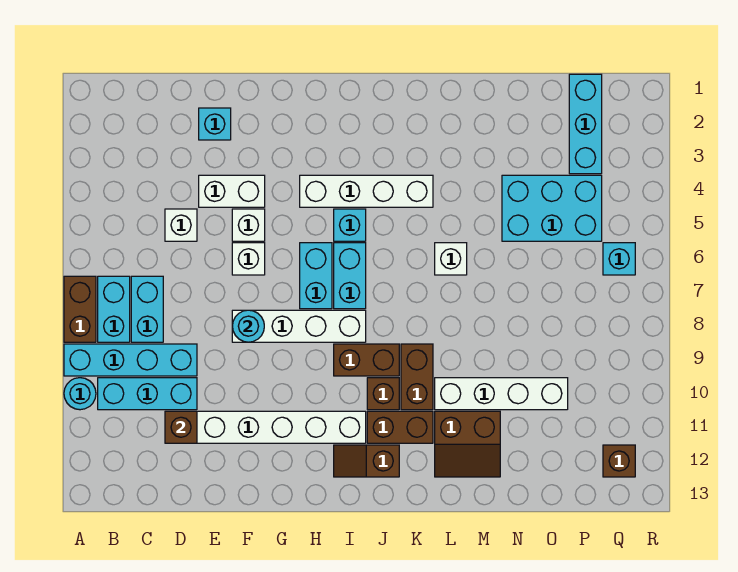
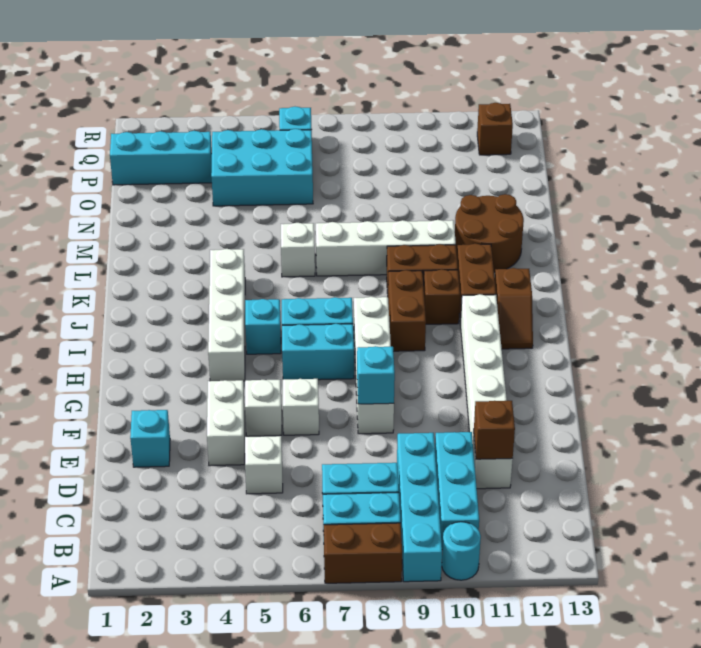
cyan round brick F8 level 2 -> cyan brick F8 level 2
white brick L10:O10 level 1 -> white brick L7:L10 level 1
brown slope L11:M12 level 1 top 11 -> brown round brick L11:M12 level 1
cyan brick N4:P5 level 1 -> cyan brick O4:P6 level 1

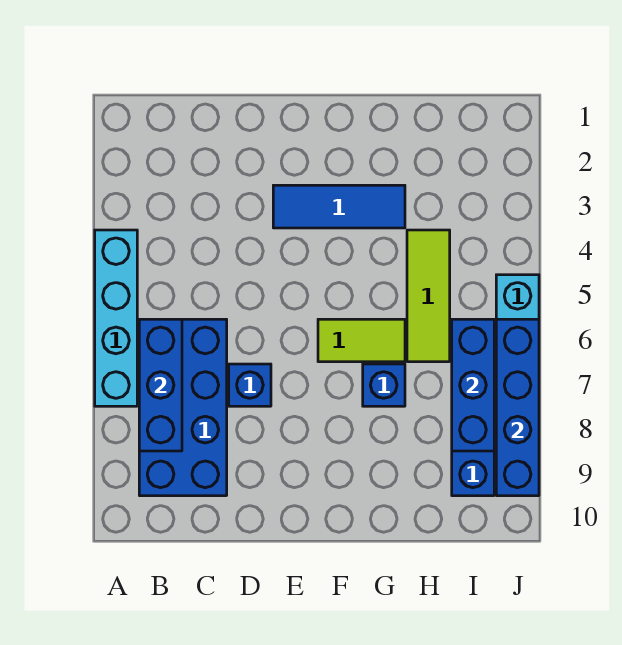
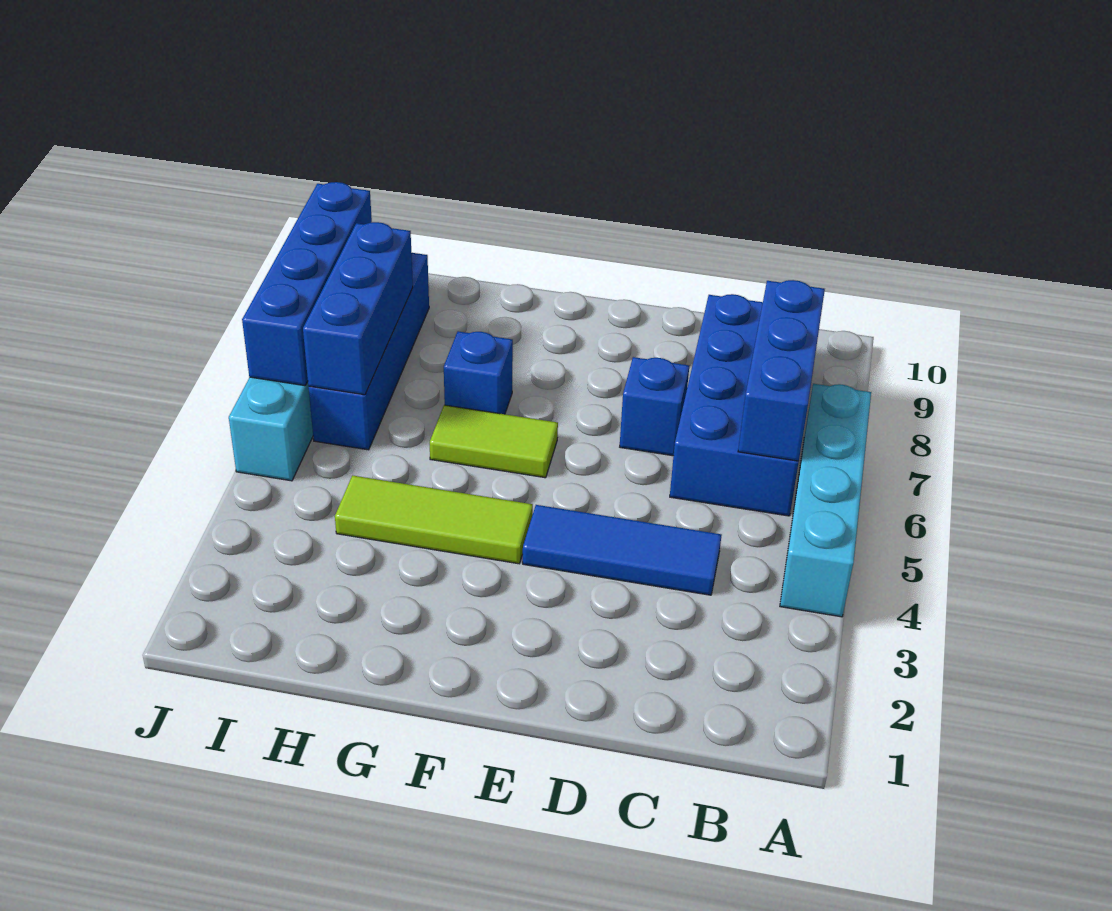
blue tile E3:G3 level 1 -> blue tile C4:E4 level 1
lime tile H4:H6 level 1 -> lime tile F4:H4 level 1

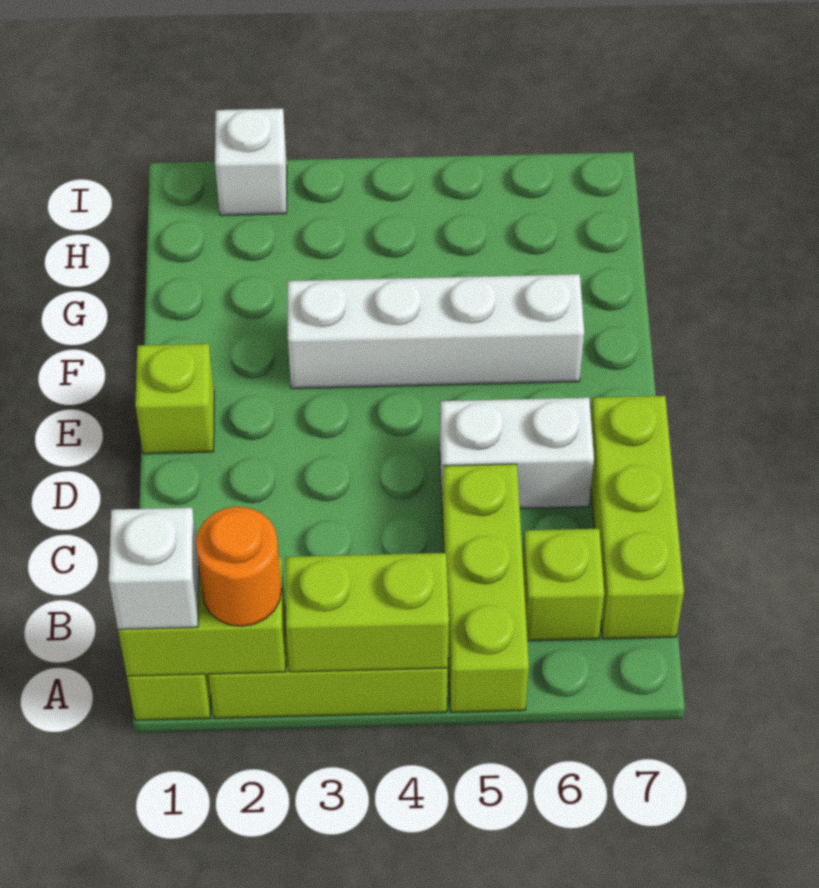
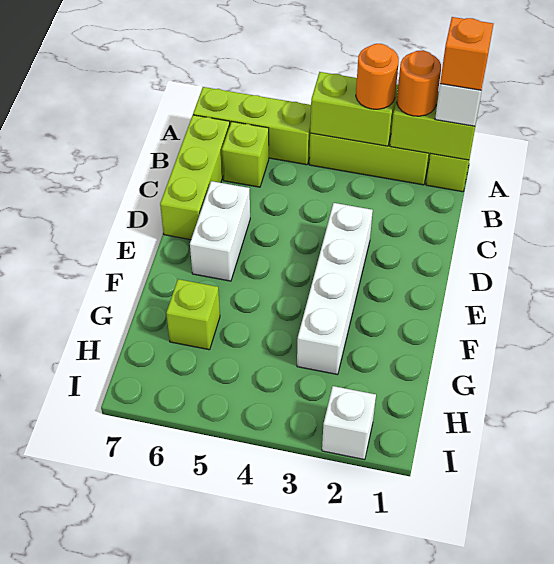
none -> orange brick A1 level 4
none -> orange round brick A3 level 3
lime brick A5:C5 level 1 -> lime brick A5:A7 level 1
white brick D5:D6 level 1 -> white brick D6:E6 level 1
lime brick E1 level 1 -> lime brick G6 level 1
white brick F3:F6 level 1 -> white brick D3:G3 level 1

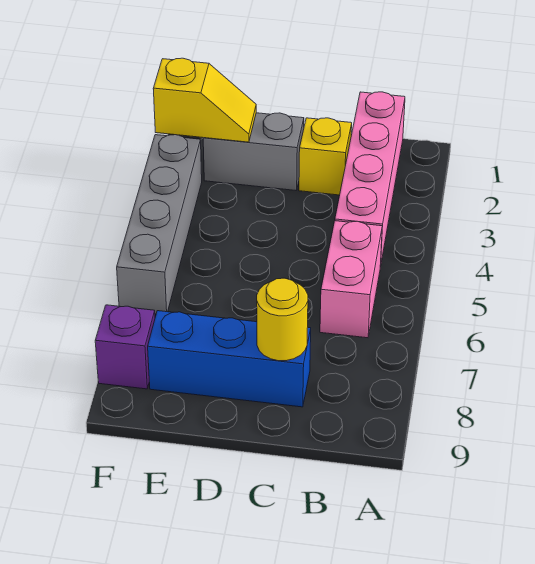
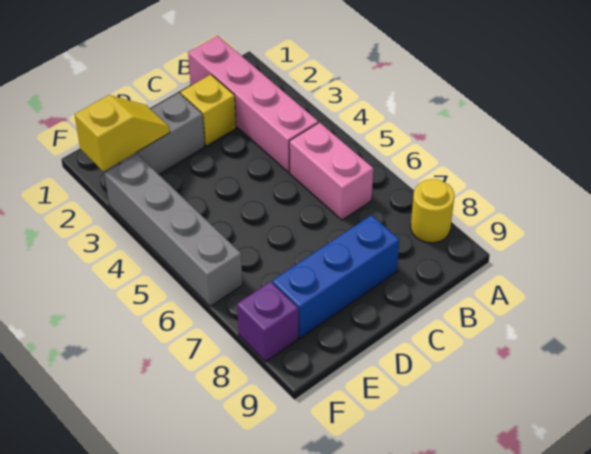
yellow round brick C8 level 2 -> yellow round brick A8 level 1

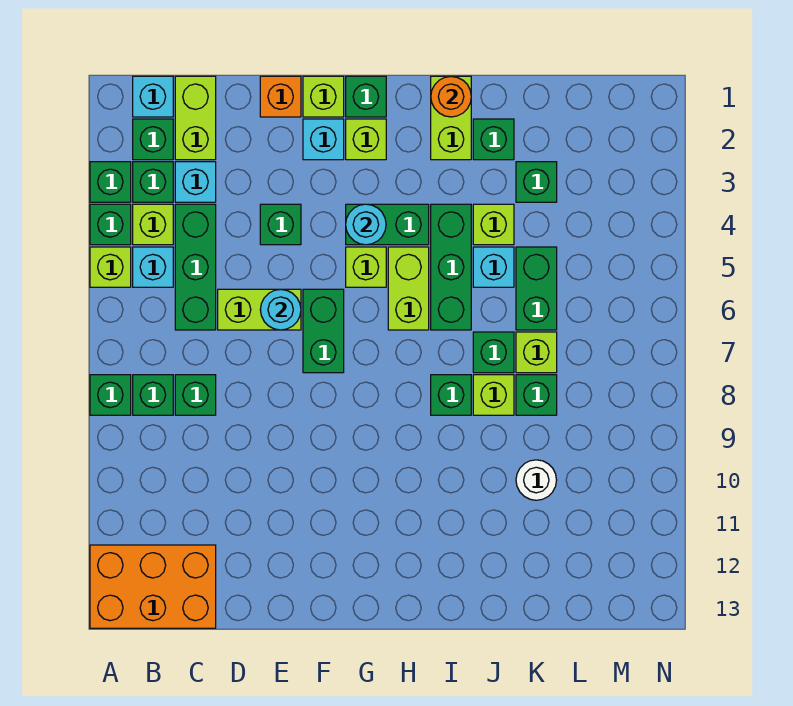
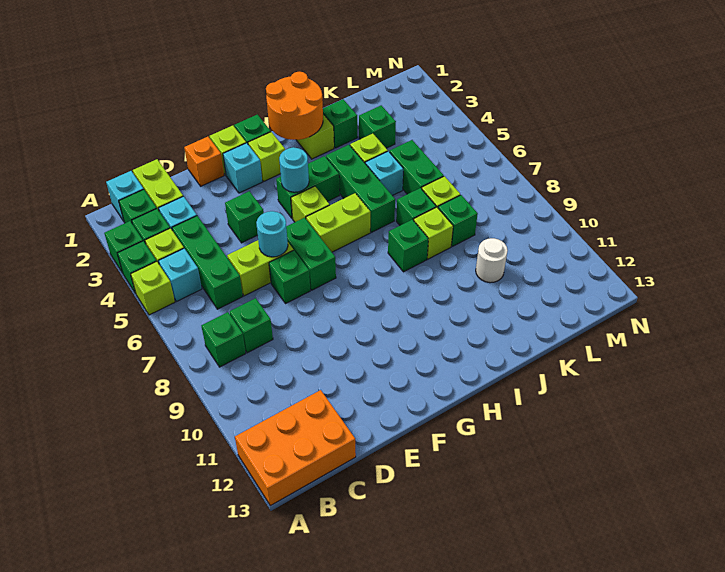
green brick A8 level 1 -> green brick E7 level 1
lime brick H5:H6 level 1 -> lime brick G6:H6 level 1
orange round brick I1 level 2 -> orange round brick H1:I2 level 2

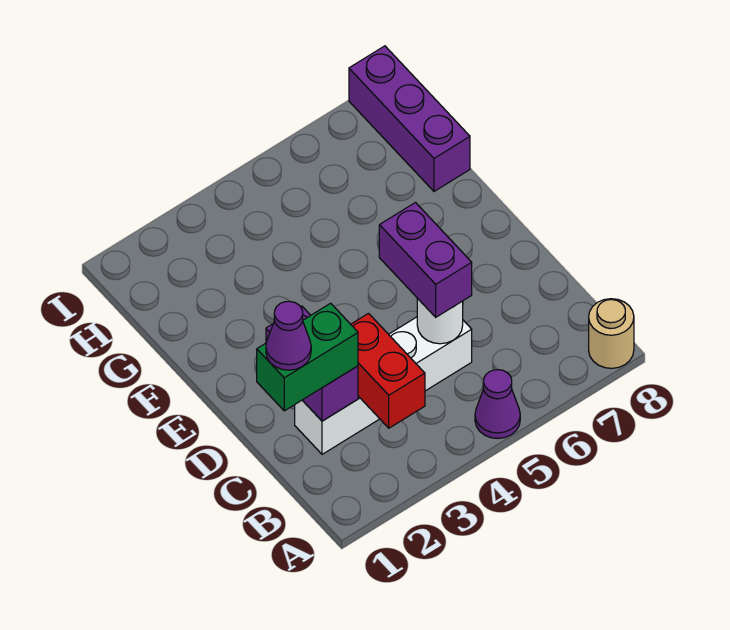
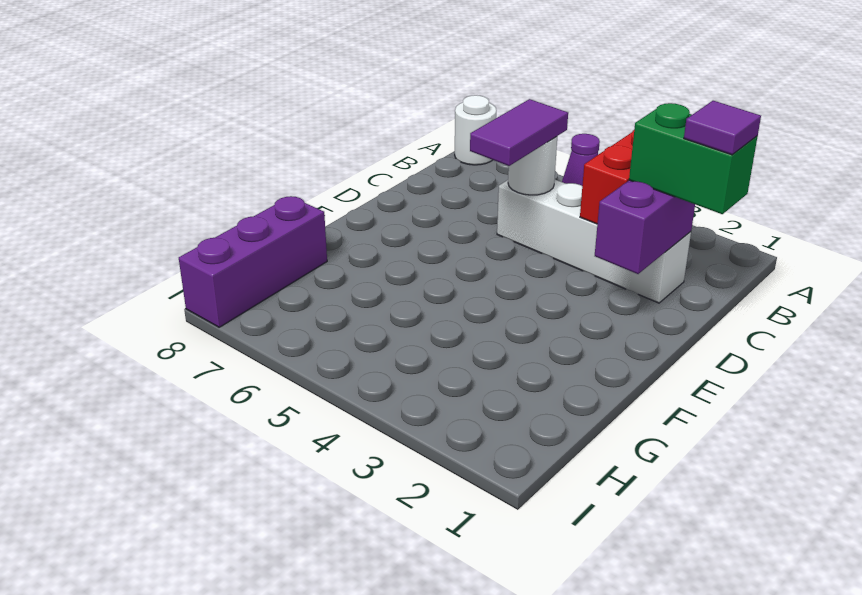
tan round brick A8 level 1 -> white round brick A8 level 1
purple cone C1 level 4 -> purple tile C1 level 4
purple brick C5:D5 level 3 -> purple tile C5:D5 level 3

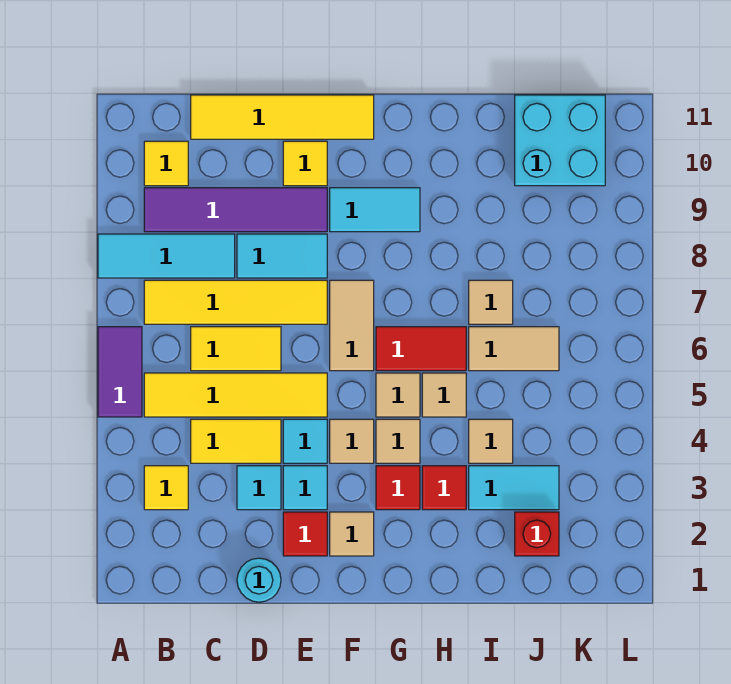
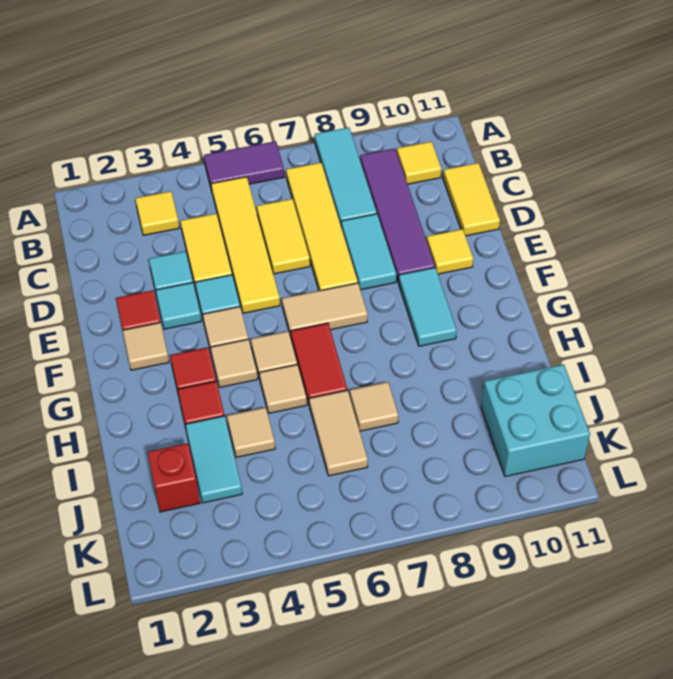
yellow tile C11:F11 level 1 -> yellow tile C11:D11 level 1
cyan round brick D1 level 1 -> none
____
- Exercise details:
Working from the records above, tally the lines that contain "orange" and give only the total.

- Written reply:
3